* Task requirements
Update the records by changing every "black matte jacket" to "black wool coat" and leaving all other text unchanged. Leave the pictures out of your answer.

━━━ Excerpted records ━━━

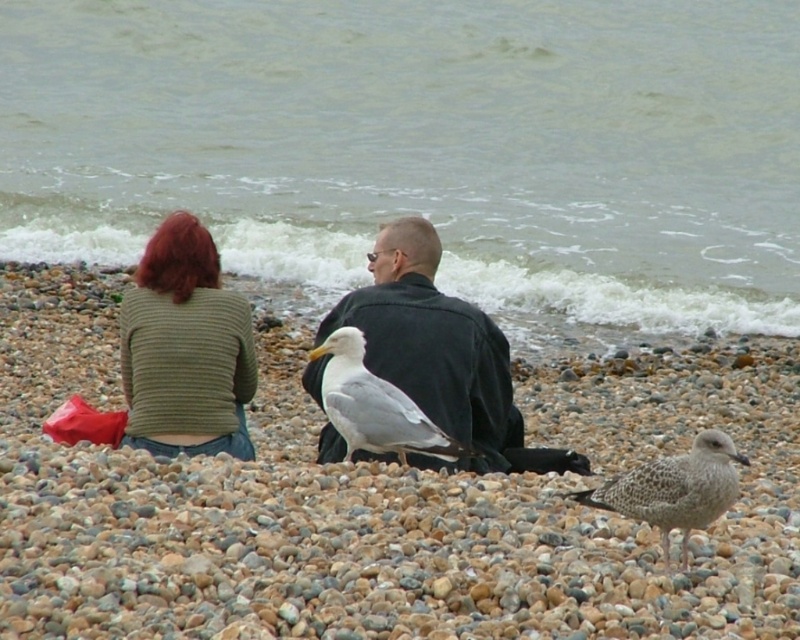
Which is in front, point (488, 467) or point (698, 484)?

Positioned in front is point (698, 484).

Does black matte jacket at center have a lesser height compared to speckled feathered seagull at lower right?

Incorrect, black matte jacket at center's height does not fall short of speckled feathered seagull at lower right's.

This screenshot has width=800, height=640. What do you see at coordinates (440, 353) in the screenshot? I see `black matte jacket at center` at bounding box center [440, 353].

Locate an element on the screen. This screenshot has height=640, width=800. black matte jacket at center is located at coordinates (440, 353).

From the picture: Between gray water at center and green knitted sweater at lower left, which one has less height?

green knitted sweater at lower left

Is point (720, 16) farther from camera compared to point (169, 333)?

Yes, it is.

The height and width of the screenshot is (640, 800). Describe the element at coordinates (425, 148) in the screenshot. I see `gray water at center` at that location.

This screenshot has height=640, width=800. I want to click on gray water at center, so click(x=425, y=148).

Is gray water at center above black matte jacket at center?

Yes.

Between gray water at center and black matte jacket at center, which one is positioned lower?

black matte jacket at center is below.

What do you see at coordinates (425, 148) in the screenshot? I see `gray water at center` at bounding box center [425, 148].

You are a GUI agent. You are given a task and a screenshot of the screen. Output one action in this format:
    pyautogui.click(x=<x>, y=<y>)
    Task: Click on the gray water at center
    
    Given the screenshot: What is the action you would take?
    pyautogui.click(x=425, y=148)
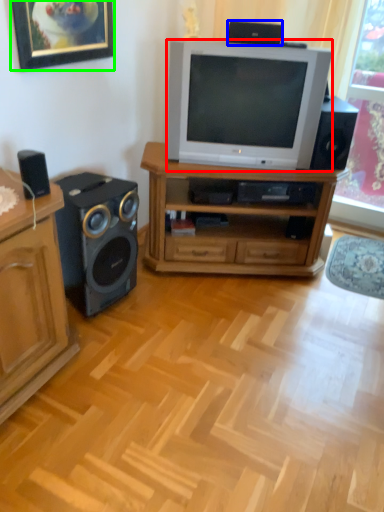
Question: Which is nearer to the television (highlighted by a red box)? loudspeaker (highlighted by a blue box) or picture frame (highlighted by a green box).

Choices:
 (A) loudspeaker
 (B) picture frame

Answer: (A)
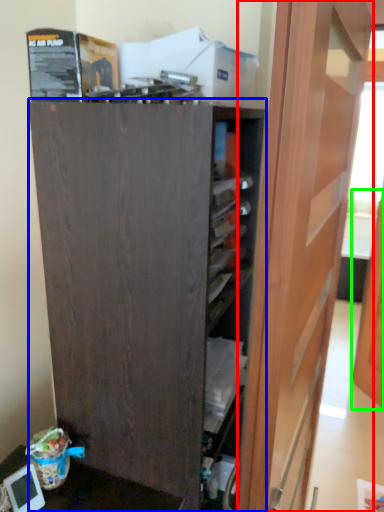
Question: Considering the real-world distances, which object is farthest from door (highlighted by a red box)? cupboard (highlighted by a blue box) or door (highlighted by a green box)?

Choices:
 (A) cupboard
 (B) door

Answer: (B)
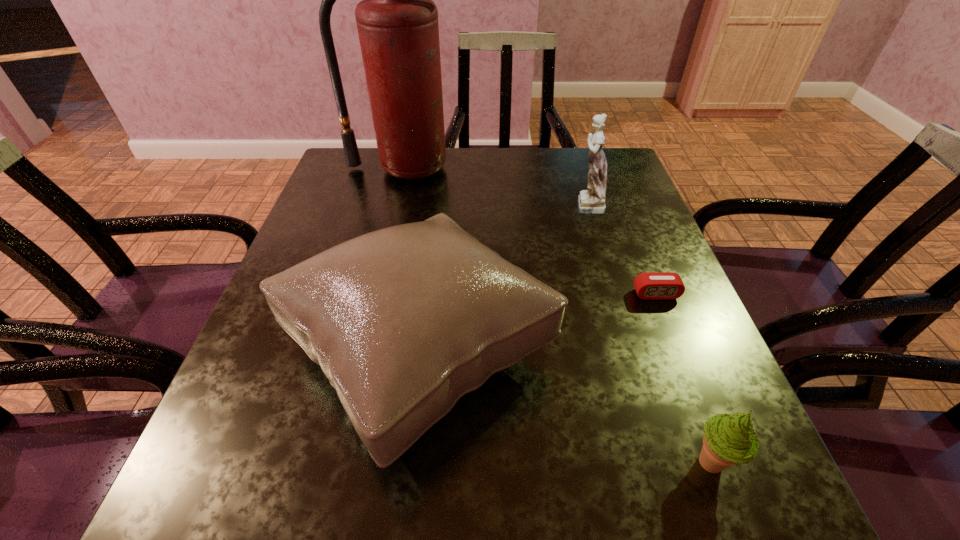
Locate an element on the screen. blank area located 0.090m on the right of the cushion is located at coordinates (606, 349).

What are the coordinates of `vacant region located on the back of the fourth tallest object` in the screenshot? It's located at (639, 272).

Locate an element on the screen. The image size is (960, 540). free region located on the front-facing side of the alarm clock is located at coordinates (714, 442).

I want to click on object situated at the far edge, so click(x=397, y=21).

Identify the location of cushion located in the near edge section of the desktop. The image size is (960, 540). (403, 321).

Locate an element on the screen. The height and width of the screenshot is (540, 960). icecream that is at the near edge is located at coordinates tap(728, 439).

Where is `fire extinguisher positioned at the left edge`? The image size is (960, 540). fire extinguisher positioned at the left edge is located at coordinates (397, 21).

Locate an element on the screen. The image size is (960, 540). cushion at the left edge is located at coordinates (403, 321).

Where is `figurine located in the right edge section of the desktop`? This screenshot has width=960, height=540. figurine located in the right edge section of the desktop is located at coordinates (591, 201).

The width and height of the screenshot is (960, 540). I want to click on icecream present at the right edge, so click(x=728, y=439).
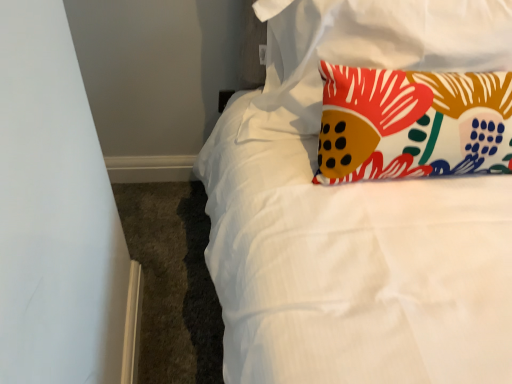
Question: Should I look upward or downward to see floral fabric pillow at upper right, which is the 2th pillow from bottom to top?

Choices:
 (A) down
 (B) up

Answer: (B)

Question: From the image's perspective, is floral fabric pillow at upper right, which is counted as the first pillow, starting from the top, located above floral fabric pillow at upper right, marked as the 1th pillow in a bottom-to-top arrangement?

Choices:
 (A) no
 (B) yes

Answer: (B)

Question: Is floral fabric pillow at upper right, which is counted as the first pillow, starting from the top, not near floral fabric pillow at upper right, the 2th pillow when ordered from top to bottom?

Choices:
 (A) yes
 (B) no

Answer: (B)

Question: Could floral fabric pillow at upper right, the 2th pillow when ordered from top to bottom, be considered to be inside floral fabric pillow at upper right, which is counted as the first pillow, starting from the top?

Choices:
 (A) no
 (B) yes

Answer: (A)

Question: Is floral fabric pillow at upper right, which is counted as the first pillow, starting from the top, beside floral fabric pillow at upper right, the 2th pillow when ordered from top to bottom?

Choices:
 (A) no
 (B) yes

Answer: (A)

Question: Considering the relative sizes of floral fabric pillow at upper right, which is counted as the first pillow, starting from the top, and floral fabric pillow at upper right, the 2th pillow when ordered from top to bottom, in the image provided, is floral fabric pillow at upper right, which is counted as the first pillow, starting from the top, wider than floral fabric pillow at upper right, the 2th pillow when ordered from top to bottom,?

Choices:
 (A) yes
 (B) no

Answer: (B)

Question: Considering the relative sizes of floral fabric pillow at upper right, which is the 2th pillow from bottom to top, and floral fabric pillow at upper right, marked as the 1th pillow in a bottom-to-top arrangement, in the image provided, is floral fabric pillow at upper right, which is the 2th pillow from bottom to top, bigger than floral fabric pillow at upper right, marked as the 1th pillow in a bottom-to-top arrangement,?

Choices:
 (A) no
 (B) yes

Answer: (B)

Question: Is floral fabric pillow at upper right, marked as the 1th pillow in a bottom-to-top arrangement, positioned far away from floral fabric pillow at upper right, which is the 2th pillow from bottom to top?

Choices:
 (A) no
 (B) yes

Answer: (A)

Question: Does floral fabric pillow at upper right, the 2th pillow when ordered from top to bottom, lie in front of floral fabric pillow at upper right, which is the 2th pillow from bottom to top?

Choices:
 (A) yes
 (B) no

Answer: (A)

Question: Does floral fabric pillow at upper right, the 2th pillow when ordered from top to bottom, have a larger size compared to floral fabric pillow at upper right, which is the 2th pillow from bottom to top?

Choices:
 (A) yes
 (B) no

Answer: (B)

Question: Does floral fabric pillow at upper right, the 2th pillow when ordered from top to bottom, lie behind floral fabric pillow at upper right, which is the 2th pillow from bottom to top?

Choices:
 (A) no
 (B) yes

Answer: (A)

Question: Can you confirm if floral fabric pillow at upper right, the 2th pillow when ordered from top to bottom, is wider than floral fabric pillow at upper right, which is counted as the first pillow, starting from the top?

Choices:
 (A) no
 (B) yes

Answer: (B)

Question: From the image's perspective, does floral fabric pillow at upper right, marked as the 1th pillow in a bottom-to-top arrangement, appear lower than floral fabric pillow at upper right, which is the 2th pillow from bottom to top?

Choices:
 (A) yes
 (B) no

Answer: (A)

Question: Visually, is floral fabric pillow at upper right, which is the 2th pillow from bottom to top, positioned to the left or to the right of floral fabric pillow at upper right, the 2th pillow when ordered from top to bottom?

Choices:
 (A) right
 (B) left

Answer: (B)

━━━

* Result of the exercise
Which is in front, point (488, 467) or point (698, 484)?

Positioned in front is point (698, 484).

Does black wool coat at center have a lesser height compared to speckled feathered seagull at lower right?

Incorrect, black wool coat at center's height does not fall short of speckled feathered seagull at lower right's.

This screenshot has width=800, height=640. What do you see at coordinates (440, 353) in the screenshot? I see `black wool coat at center` at bounding box center [440, 353].

Locate an element on the screen. This screenshot has height=640, width=800. black wool coat at center is located at coordinates (440, 353).

From the picture: Between gray water at center and green knitted sweater at lower left, which one has less height?

green knitted sweater at lower left

Is point (720, 16) farther from camera compared to point (169, 333)?

Yes, it is.

The height and width of the screenshot is (640, 800). Describe the element at coordinates (425, 148) in the screenshot. I see `gray water at center` at that location.

This screenshot has height=640, width=800. I want to click on gray water at center, so click(x=425, y=148).

Is gray water at center above black wool coat at center?

Yes.

Between gray water at center and black wool coat at center, which one is positioned lower?

black wool coat at center is below.

What do you see at coordinates (425, 148) in the screenshot? I see `gray water at center` at bounding box center [425, 148].

You are a GUI agent. You are given a task and a screenshot of the screen. Output one action in this format:
    pyautogui.click(x=<x>, y=<y>)
    Task: Click on the gray water at center
    
    Given the screenshot: What is the action you would take?
    pyautogui.click(x=425, y=148)
Question: Which is nearer to the television (highlighted by a red box)? loudspeaker (highlighted by a blue box) or picture frame (highlighted by a green box).

Choices:
 (A) loudspeaker
 (B) picture frame

Answer: (A)
Question: Considering the real-world distances, which object is farthest from door (highlighted by a red box)? cupboard (highlighted by a blue box) or door (highlighted by a green box)?

Choices:
 (A) cupboard
 (B) door

Answer: (B)
Locate an element on the screen. blank area located 0.090m on the right of the cushion is located at coordinates (606, 349).

What are the coordinates of `vacant region located on the back of the fourth tallest object` in the screenshot? It's located at (639, 272).

Locate an element on the screen. The image size is (960, 540). free region located on the front-facing side of the alarm clock is located at coordinates (714, 442).

I want to click on object situated at the far edge, so click(x=397, y=21).

Identify the location of cushion located in the near edge section of the desktop. The image size is (960, 540). (403, 321).

Locate an element on the screen. The height and width of the screenshot is (540, 960). icecream that is at the near edge is located at coordinates tap(728, 439).

Where is `fire extinguisher positioned at the left edge`? The image size is (960, 540). fire extinguisher positioned at the left edge is located at coordinates (397, 21).

Locate an element on the screen. The image size is (960, 540). cushion at the left edge is located at coordinates (403, 321).

Where is `figurine located in the right edge section of the desktop`? This screenshot has width=960, height=540. figurine located in the right edge section of the desktop is located at coordinates (591, 201).

The width and height of the screenshot is (960, 540). I want to click on icecream present at the right edge, so click(x=728, y=439).
Question: Should I look upward or downward to see floral fabric pillow at upper right, which is the 2th pillow from bottom to top?

Choices:
 (A) down
 (B) up

Answer: (B)

Question: From the image's perspective, is floral fabric pillow at upper right, which is counted as the first pillow, starting from the top, located above floral fabric pillow at upper right, marked as the 1th pillow in a bottom-to-top arrangement?

Choices:
 (A) no
 (B) yes

Answer: (B)

Question: Is floral fabric pillow at upper right, which is counted as the first pillow, starting from the top, not near floral fabric pillow at upper right, the 2th pillow when ordered from top to bottom?

Choices:
 (A) yes
 (B) no

Answer: (B)

Question: Could floral fabric pillow at upper right, the 2th pillow when ordered from top to bottom, be considered to be inside floral fabric pillow at upper right, which is counted as the first pillow, starting from the top?

Choices:
 (A) no
 (B) yes

Answer: (A)

Question: Is floral fabric pillow at upper right, which is counted as the first pillow, starting from the top, beside floral fabric pillow at upper right, the 2th pillow when ordered from top to bottom?

Choices:
 (A) no
 (B) yes

Answer: (A)

Question: Considering the relative sizes of floral fabric pillow at upper right, which is counted as the first pillow, starting from the top, and floral fabric pillow at upper right, the 2th pillow when ordered from top to bottom, in the image provided, is floral fabric pillow at upper right, which is counted as the first pillow, starting from the top, wider than floral fabric pillow at upper right, the 2th pillow when ordered from top to bottom,?

Choices:
 (A) yes
 (B) no

Answer: (B)

Question: Considering the relative sizes of floral fabric pillow at upper right, which is the 2th pillow from bottom to top, and floral fabric pillow at upper right, marked as the 1th pillow in a bottom-to-top arrangement, in the image provided, is floral fabric pillow at upper right, which is the 2th pillow from bottom to top, bigger than floral fabric pillow at upper right, marked as the 1th pillow in a bottom-to-top arrangement,?

Choices:
 (A) no
 (B) yes

Answer: (B)

Question: Is floral fabric pillow at upper right, marked as the 1th pillow in a bottom-to-top arrangement, positioned far away from floral fabric pillow at upper right, which is the 2th pillow from bottom to top?

Choices:
 (A) no
 (B) yes

Answer: (A)

Question: Does floral fabric pillow at upper right, the 2th pillow when ordered from top to bottom, lie in front of floral fabric pillow at upper right, which is the 2th pillow from bottom to top?

Choices:
 (A) yes
 (B) no

Answer: (A)

Question: Does floral fabric pillow at upper right, the 2th pillow when ordered from top to bottom, have a larger size compared to floral fabric pillow at upper right, which is the 2th pillow from bottom to top?

Choices:
 (A) yes
 (B) no

Answer: (B)

Question: Does floral fabric pillow at upper right, the 2th pillow when ordered from top to bottom, lie behind floral fabric pillow at upper right, which is the 2th pillow from bottom to top?

Choices:
 (A) no
 (B) yes

Answer: (A)

Question: Can you confirm if floral fabric pillow at upper right, the 2th pillow when ordered from top to bottom, is wider than floral fabric pillow at upper right, which is counted as the first pillow, starting from the top?

Choices:
 (A) no
 (B) yes

Answer: (B)

Question: From the image's perspective, does floral fabric pillow at upper right, marked as the 1th pillow in a bottom-to-top arrangement, appear lower than floral fabric pillow at upper right, which is the 2th pillow from bottom to top?

Choices:
 (A) yes
 (B) no

Answer: (A)

Question: Visually, is floral fabric pillow at upper right, which is the 2th pillow from bottom to top, positioned to the left or to the right of floral fabric pillow at upper right, the 2th pillow when ordered from top to bottom?

Choices:
 (A) right
 (B) left

Answer: (B)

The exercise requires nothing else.